▸ **Exercise prompt**: Look below for the line holding "black clock: 2 -> 0" and the line holding "yellow cheese: 6 -> 7". Transcribe exactly those lines and all lines between them, nothing more.

▸ **Data for this exercise**:
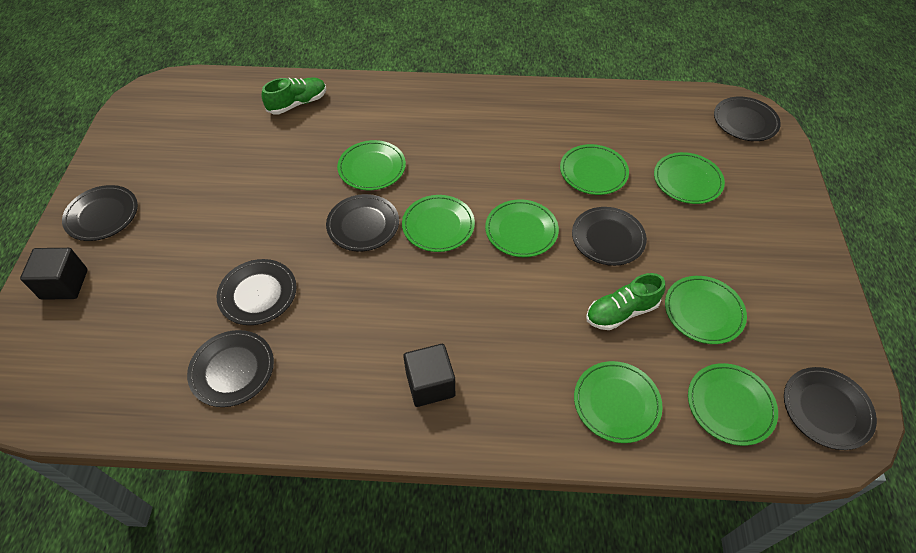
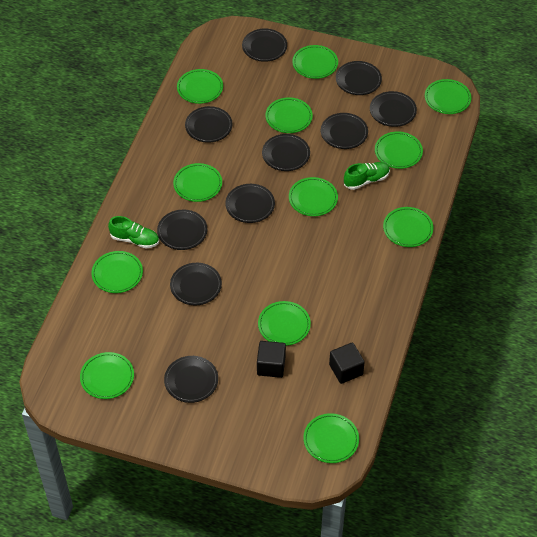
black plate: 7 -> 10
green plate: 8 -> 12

...

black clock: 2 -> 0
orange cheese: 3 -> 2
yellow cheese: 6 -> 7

▸ **Response area**:
black clock: 2 -> 0
orange cheese: 3 -> 2
yellow cheese: 6 -> 7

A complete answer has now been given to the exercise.